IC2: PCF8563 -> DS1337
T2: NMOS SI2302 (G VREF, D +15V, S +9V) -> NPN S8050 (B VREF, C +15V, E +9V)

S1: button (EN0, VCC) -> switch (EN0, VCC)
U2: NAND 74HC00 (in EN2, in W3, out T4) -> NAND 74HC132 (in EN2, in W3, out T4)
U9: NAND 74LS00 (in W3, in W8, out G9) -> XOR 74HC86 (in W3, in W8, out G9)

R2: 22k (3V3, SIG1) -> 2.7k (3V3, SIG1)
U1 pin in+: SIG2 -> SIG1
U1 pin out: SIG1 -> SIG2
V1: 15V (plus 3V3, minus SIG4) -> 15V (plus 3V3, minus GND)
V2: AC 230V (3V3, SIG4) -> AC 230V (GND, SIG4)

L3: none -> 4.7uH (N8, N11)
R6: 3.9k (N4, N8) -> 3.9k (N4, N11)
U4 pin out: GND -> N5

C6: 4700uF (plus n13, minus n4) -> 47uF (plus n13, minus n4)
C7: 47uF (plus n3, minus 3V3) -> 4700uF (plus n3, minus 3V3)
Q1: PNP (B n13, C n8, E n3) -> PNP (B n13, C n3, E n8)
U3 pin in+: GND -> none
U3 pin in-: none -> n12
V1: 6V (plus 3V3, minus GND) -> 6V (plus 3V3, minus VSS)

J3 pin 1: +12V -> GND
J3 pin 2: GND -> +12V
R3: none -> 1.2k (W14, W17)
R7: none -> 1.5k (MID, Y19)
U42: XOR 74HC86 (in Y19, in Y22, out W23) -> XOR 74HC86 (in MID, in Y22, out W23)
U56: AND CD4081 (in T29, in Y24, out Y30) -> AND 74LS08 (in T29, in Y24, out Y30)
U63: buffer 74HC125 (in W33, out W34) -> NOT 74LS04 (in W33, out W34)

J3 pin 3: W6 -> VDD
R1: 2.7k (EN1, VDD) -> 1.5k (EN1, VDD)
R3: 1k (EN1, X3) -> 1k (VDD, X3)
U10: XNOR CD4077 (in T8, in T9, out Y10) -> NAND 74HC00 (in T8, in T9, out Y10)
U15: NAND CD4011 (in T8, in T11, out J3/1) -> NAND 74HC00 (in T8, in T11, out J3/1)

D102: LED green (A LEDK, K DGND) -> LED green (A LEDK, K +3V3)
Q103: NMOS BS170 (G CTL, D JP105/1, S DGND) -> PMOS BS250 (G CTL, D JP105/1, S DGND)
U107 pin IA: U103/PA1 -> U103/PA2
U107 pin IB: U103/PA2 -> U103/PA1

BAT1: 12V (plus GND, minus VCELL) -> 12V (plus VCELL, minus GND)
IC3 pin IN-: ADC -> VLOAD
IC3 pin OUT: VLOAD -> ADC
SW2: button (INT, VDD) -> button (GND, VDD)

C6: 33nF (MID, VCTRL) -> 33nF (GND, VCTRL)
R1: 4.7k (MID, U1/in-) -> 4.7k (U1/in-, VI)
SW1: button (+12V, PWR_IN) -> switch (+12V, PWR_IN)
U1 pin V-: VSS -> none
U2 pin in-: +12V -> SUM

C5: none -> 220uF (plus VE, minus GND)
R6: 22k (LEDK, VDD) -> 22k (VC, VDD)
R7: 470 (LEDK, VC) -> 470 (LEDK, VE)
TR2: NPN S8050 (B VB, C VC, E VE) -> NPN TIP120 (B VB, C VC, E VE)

● ● ● ● ● ● ●

§ TASK INSTRUCTIONS
Set down precisely the lines above between the line holding "V2: AC 230V" and the line holding "J3 pin 3: W6 -> VDD", inclusive, and nothing beyond them.

§ RESPONSE TO THE EXERCISE
V2: AC 230V (3V3, SIG4) -> AC 230V (GND, SIG4)

L3: none -> 4.7uH (N8, N11)
R6: 3.9k (N4, N8) -> 3.9k (N4, N11)
U4 pin out: GND -> N5

C6: 4700uF (plus n13, minus n4) -> 47uF (plus n13, minus n4)
C7: 47uF (plus n3, minus 3V3) -> 4700uF (plus n3, minus 3V3)
Q1: PNP (B n13, C n8, E n3) -> PNP (B n13, C n3, E n8)
U3 pin in+: GND -> none
U3 pin in-: none -> n12
V1: 6V (plus 3V3, minus GND) -> 6V (plus 3V3, minus VSS)

J3 pin 1: +12V -> GND
J3 pin 2: GND -> +12V
R3: none -> 1.2k (W14, W17)
R7: none -> 1.5k (MID, Y19)
U42: XOR 74HC86 (in Y19, in Y22, out W23) -> XOR 74HC86 (in MID, in Y22, out W23)
U56: AND CD4081 (in T29, in Y24, out Y30) -> AND 74LS08 (in T29, in Y24, out Y30)
U63: buffer 74HC125 (in W33, out W34) -> NOT 74LS04 (in W33, out W34)

J3 pin 3: W6 -> VDD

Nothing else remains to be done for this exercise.